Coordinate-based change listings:
################

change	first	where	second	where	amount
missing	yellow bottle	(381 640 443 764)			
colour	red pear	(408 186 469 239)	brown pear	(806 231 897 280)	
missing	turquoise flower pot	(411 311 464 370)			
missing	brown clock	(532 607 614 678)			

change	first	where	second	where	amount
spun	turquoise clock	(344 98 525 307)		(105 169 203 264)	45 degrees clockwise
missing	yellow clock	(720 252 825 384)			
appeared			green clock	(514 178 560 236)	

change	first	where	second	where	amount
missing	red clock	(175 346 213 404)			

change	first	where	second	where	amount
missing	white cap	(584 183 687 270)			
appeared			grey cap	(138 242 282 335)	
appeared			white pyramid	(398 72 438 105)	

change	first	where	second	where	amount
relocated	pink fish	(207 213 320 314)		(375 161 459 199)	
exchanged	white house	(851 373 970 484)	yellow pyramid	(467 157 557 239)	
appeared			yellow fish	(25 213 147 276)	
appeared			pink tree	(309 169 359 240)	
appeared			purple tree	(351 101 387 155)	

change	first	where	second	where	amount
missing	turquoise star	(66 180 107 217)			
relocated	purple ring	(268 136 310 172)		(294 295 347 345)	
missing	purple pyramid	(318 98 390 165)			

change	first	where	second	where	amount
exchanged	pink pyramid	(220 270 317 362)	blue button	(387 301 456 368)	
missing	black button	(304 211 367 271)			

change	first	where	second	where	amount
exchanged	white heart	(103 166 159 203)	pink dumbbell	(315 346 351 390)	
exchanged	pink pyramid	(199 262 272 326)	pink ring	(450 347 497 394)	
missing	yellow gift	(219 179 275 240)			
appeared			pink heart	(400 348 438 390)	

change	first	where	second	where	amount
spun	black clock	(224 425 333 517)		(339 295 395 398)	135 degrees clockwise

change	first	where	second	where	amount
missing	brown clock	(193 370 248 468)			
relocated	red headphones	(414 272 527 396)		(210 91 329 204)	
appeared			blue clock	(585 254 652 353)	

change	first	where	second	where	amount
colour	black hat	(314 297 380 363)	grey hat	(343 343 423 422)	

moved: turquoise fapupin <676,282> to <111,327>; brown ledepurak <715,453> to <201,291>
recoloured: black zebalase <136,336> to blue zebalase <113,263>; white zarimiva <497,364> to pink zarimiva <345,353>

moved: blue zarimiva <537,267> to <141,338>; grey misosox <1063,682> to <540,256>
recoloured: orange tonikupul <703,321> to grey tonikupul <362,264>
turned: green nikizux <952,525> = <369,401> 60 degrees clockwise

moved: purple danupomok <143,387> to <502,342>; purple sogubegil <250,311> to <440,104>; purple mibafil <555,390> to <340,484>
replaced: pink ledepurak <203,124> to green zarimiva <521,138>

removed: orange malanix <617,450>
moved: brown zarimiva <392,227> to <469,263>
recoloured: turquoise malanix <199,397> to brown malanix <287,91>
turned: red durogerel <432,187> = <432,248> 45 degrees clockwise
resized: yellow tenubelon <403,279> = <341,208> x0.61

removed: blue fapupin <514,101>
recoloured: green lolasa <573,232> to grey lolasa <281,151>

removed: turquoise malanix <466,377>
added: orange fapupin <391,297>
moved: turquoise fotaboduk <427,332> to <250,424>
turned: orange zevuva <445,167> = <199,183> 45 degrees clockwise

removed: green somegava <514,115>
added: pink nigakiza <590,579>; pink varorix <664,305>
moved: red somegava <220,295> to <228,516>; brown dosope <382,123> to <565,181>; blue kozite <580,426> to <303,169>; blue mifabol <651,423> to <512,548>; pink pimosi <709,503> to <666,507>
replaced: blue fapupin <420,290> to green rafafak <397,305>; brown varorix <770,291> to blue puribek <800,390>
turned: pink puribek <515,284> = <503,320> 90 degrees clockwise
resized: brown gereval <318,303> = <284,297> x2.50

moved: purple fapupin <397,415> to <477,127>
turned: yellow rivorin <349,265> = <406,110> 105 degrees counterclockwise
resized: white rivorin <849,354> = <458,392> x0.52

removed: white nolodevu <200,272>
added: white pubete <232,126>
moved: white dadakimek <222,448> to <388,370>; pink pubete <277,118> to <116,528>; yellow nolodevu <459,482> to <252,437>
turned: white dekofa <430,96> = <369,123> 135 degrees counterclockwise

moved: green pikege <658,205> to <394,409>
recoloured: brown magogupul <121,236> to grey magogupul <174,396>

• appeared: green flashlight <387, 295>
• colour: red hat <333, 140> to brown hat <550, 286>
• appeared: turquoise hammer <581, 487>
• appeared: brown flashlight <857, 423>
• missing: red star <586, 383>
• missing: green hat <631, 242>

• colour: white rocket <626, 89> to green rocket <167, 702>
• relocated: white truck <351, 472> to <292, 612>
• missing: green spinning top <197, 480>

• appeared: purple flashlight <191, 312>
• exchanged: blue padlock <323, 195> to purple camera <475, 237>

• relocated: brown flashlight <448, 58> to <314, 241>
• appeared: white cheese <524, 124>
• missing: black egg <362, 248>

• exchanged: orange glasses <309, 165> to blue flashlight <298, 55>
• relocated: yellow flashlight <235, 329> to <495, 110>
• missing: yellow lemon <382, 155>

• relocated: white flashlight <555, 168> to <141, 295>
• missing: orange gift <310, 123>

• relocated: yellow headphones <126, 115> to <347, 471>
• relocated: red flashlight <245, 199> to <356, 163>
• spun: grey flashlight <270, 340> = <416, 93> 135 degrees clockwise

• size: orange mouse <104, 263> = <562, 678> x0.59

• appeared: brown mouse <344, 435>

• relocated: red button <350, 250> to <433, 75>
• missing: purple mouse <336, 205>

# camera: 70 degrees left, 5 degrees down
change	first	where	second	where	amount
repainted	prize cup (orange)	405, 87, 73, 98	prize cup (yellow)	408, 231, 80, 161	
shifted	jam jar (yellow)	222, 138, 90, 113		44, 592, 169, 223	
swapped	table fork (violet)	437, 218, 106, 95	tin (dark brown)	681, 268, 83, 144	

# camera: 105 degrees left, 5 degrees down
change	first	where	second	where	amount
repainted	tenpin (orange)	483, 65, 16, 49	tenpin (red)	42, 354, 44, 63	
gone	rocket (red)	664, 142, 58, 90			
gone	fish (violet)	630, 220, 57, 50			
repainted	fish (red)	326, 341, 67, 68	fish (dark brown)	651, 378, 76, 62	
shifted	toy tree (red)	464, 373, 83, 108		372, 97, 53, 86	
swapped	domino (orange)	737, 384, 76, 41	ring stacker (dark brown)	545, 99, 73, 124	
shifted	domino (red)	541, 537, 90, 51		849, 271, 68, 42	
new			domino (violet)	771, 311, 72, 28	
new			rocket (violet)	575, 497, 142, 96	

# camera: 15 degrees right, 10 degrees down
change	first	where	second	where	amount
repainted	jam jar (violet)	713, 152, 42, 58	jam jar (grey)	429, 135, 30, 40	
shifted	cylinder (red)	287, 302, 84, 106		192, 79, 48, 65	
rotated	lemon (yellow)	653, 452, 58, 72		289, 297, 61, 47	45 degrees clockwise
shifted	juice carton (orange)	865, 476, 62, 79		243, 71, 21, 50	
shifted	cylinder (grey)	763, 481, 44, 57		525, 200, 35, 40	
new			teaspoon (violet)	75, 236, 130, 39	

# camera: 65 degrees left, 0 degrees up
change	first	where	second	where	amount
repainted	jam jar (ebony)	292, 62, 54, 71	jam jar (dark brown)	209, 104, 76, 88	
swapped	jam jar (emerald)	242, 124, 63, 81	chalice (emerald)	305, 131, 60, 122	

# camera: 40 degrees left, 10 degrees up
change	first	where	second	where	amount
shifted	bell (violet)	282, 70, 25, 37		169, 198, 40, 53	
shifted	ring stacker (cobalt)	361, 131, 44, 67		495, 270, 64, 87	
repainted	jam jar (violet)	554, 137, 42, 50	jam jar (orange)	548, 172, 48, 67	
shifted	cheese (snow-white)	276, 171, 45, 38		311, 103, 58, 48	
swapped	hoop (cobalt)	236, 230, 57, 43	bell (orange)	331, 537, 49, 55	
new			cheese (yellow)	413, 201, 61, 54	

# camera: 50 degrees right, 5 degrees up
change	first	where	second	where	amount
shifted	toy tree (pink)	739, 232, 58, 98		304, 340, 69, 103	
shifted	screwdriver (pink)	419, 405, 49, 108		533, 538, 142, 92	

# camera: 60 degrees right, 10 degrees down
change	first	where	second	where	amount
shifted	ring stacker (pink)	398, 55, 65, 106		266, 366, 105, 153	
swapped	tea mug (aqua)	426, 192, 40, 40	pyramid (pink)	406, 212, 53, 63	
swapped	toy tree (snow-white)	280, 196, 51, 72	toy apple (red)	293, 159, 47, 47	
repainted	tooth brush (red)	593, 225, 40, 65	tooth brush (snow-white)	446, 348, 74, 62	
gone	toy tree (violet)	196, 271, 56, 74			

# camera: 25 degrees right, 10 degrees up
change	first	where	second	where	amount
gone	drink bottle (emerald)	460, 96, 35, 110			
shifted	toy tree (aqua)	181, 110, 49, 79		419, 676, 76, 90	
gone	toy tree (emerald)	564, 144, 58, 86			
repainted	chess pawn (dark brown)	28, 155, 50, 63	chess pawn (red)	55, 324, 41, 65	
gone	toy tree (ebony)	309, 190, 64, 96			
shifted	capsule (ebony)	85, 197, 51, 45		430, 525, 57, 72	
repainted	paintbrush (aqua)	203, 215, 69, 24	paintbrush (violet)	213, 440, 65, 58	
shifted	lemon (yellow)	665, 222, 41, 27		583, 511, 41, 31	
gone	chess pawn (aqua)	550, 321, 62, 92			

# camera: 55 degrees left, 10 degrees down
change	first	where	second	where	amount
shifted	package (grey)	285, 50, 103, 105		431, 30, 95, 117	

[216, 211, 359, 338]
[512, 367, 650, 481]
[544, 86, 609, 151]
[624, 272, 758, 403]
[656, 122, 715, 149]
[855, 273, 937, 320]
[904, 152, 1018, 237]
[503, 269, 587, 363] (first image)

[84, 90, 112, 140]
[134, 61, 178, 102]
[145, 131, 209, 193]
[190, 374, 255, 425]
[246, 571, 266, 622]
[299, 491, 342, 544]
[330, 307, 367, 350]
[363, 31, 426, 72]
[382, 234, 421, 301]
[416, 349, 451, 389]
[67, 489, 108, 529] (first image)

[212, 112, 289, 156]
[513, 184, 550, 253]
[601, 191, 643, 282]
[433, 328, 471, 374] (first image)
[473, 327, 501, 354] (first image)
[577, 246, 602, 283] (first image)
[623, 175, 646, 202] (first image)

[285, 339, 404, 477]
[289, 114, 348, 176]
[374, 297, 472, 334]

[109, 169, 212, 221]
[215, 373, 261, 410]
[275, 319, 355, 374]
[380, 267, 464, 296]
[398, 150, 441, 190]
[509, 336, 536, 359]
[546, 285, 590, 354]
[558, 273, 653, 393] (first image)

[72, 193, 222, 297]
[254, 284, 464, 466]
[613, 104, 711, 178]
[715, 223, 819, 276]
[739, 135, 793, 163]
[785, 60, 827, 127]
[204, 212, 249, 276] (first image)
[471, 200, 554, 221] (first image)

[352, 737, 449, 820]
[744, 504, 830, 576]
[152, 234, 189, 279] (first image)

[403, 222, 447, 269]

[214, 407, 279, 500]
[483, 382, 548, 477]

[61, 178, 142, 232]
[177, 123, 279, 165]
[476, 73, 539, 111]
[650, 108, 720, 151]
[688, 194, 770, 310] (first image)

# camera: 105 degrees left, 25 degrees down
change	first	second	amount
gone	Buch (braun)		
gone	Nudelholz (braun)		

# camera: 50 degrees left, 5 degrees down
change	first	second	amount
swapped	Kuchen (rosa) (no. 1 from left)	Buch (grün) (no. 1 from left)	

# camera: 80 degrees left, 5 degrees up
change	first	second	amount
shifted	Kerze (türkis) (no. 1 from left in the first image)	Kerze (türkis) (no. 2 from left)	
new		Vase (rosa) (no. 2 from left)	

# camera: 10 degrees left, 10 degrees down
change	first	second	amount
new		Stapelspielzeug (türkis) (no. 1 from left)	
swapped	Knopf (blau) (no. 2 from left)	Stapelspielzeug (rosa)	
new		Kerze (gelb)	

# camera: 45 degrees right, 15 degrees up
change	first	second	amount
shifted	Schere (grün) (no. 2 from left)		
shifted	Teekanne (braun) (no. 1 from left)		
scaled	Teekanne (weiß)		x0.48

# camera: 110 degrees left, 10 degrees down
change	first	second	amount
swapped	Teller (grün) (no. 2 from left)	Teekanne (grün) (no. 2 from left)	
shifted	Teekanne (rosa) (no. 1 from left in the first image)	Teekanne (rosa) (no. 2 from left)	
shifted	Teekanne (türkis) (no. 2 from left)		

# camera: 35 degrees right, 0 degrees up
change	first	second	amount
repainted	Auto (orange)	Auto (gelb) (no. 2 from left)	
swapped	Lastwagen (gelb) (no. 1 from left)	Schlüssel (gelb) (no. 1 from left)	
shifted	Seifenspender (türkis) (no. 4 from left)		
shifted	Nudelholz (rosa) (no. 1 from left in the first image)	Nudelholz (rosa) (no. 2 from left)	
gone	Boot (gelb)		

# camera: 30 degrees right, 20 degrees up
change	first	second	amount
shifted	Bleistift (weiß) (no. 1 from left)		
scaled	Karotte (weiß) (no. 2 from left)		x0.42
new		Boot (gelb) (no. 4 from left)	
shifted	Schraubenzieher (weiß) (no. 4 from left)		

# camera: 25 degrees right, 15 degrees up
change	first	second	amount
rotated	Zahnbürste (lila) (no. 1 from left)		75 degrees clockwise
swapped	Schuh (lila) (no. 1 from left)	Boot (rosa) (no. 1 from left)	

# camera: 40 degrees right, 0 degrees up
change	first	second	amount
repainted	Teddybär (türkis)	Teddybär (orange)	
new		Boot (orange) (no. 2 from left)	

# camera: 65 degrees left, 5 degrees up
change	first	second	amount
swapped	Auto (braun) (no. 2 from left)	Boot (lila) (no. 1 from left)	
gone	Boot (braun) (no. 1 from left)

################

## ACTION ITEM
When you reach the line with "[216, 211, 359, 338]" in the records above, start writing out lines exactly, and stop once the line with "[904, 152, 1018, 237]" has been written; include nothing else.

## SOLUTION TO THIS EXERCISE
[216, 211, 359, 338]
[512, 367, 650, 481]
[544, 86, 609, 151]
[624, 272, 758, 403]
[656, 122, 715, 149]
[855, 273, 937, 320]
[904, 152, 1018, 237]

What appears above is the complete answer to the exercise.